• _What the task requires_:
With the pictures removed, the data below must be transcribed in full and exactly.

(Dataset records)
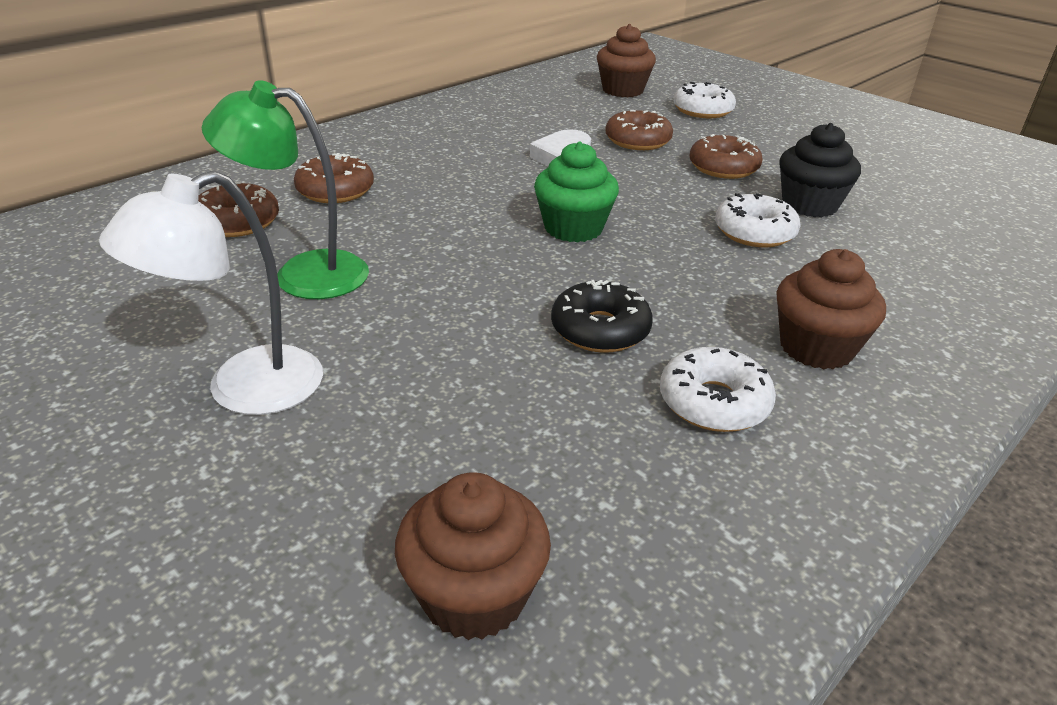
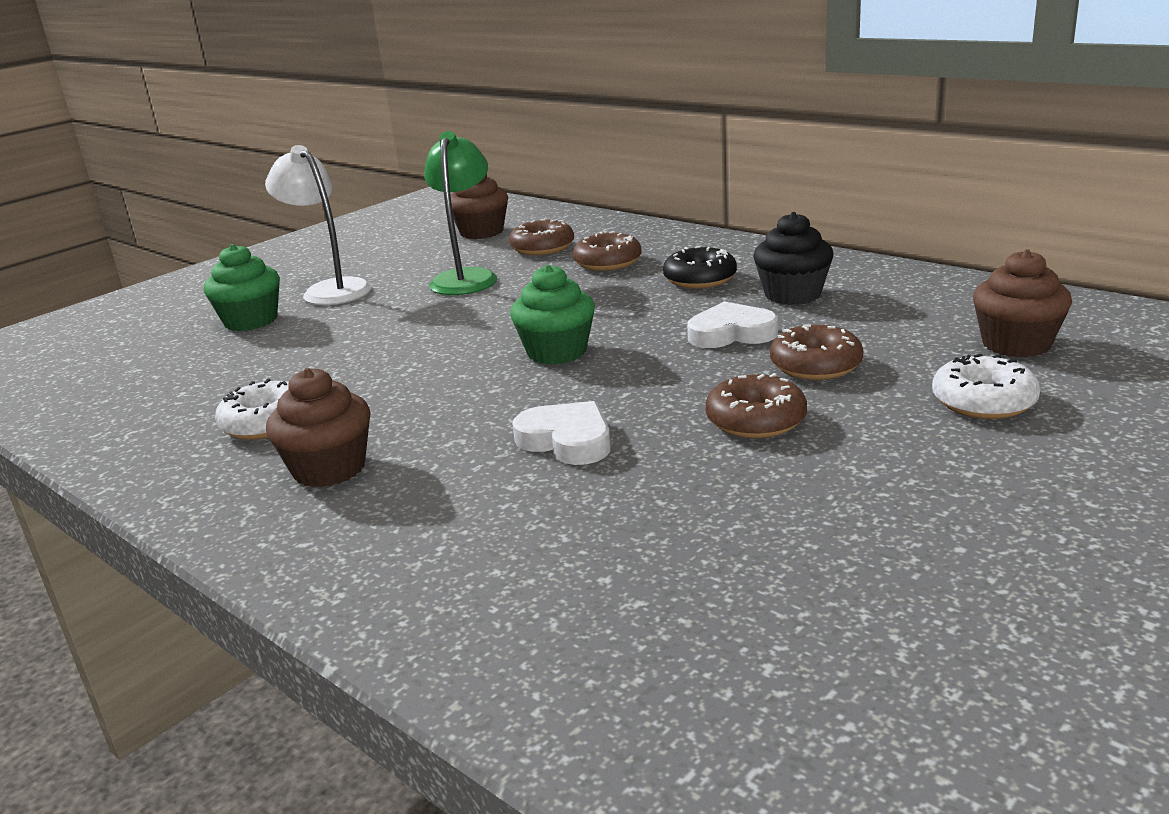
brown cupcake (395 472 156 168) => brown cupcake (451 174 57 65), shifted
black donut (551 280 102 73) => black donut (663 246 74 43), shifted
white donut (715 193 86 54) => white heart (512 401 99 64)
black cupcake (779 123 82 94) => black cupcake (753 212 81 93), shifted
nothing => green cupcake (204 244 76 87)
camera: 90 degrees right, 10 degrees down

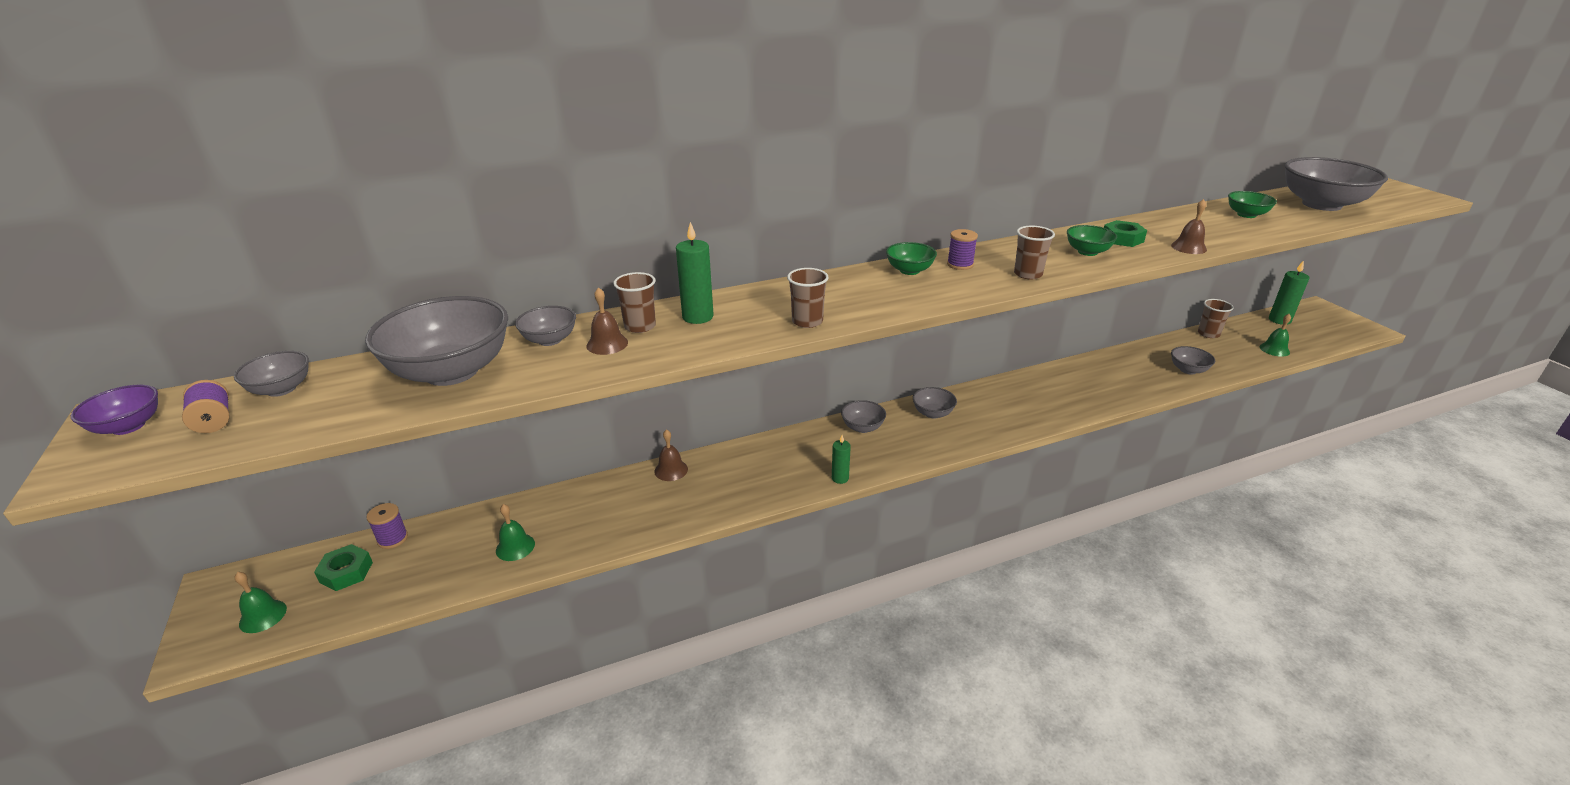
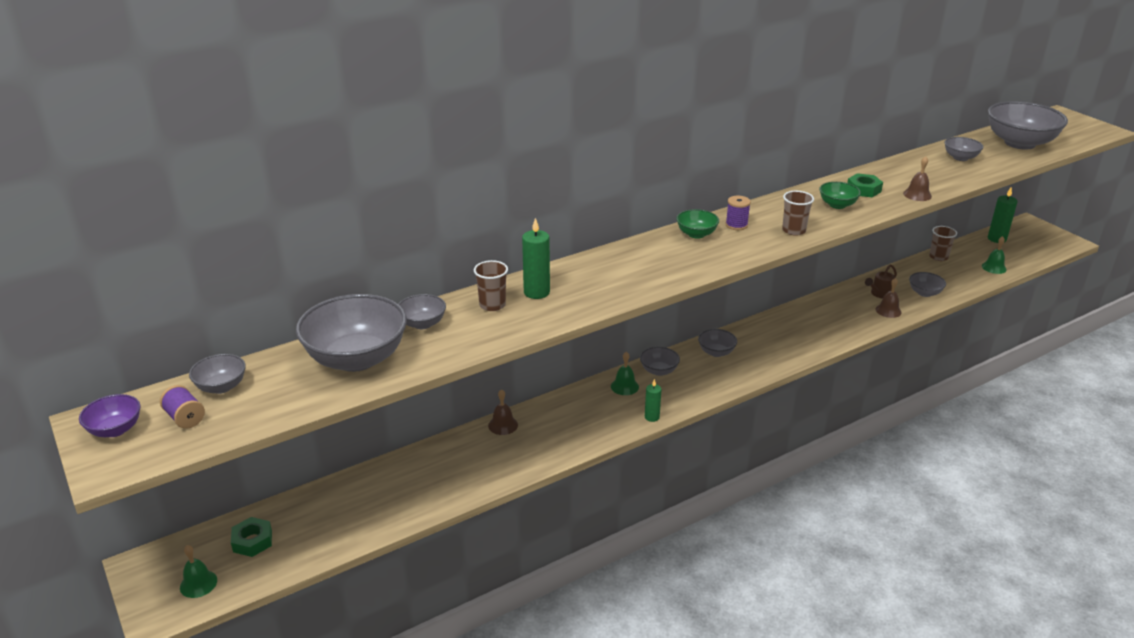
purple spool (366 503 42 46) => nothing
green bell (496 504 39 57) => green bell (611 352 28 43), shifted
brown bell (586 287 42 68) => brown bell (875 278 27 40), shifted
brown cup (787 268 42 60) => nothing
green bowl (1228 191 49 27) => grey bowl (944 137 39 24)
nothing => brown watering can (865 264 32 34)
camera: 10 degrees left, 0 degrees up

• _Solution below_:
brown cupcake (395 472 156 168) => brown cupcake (451 174 57 65), shifted
black donut (551 280 102 73) => black donut (663 246 74 43), shifted
white donut (715 193 86 54) => white heart (512 401 99 64)
black cupcake (779 123 82 94) => black cupcake (753 212 81 93), shifted
nothing => green cupcake (204 244 76 87)
camera: 90 degrees right, 10 degrees down

purple spool (366 503 42 46) => nothing
green bell (496 504 39 57) => green bell (611 352 28 43), shifted
brown bell (586 287 42 68) => brown bell (875 278 27 40), shifted
brown cup (787 268 42 60) => nothing
green bowl (1228 191 49 27) => grey bowl (944 137 39 24)
nothing => brown watering can (865 264 32 34)
camera: 10 degrees left, 0 degrees up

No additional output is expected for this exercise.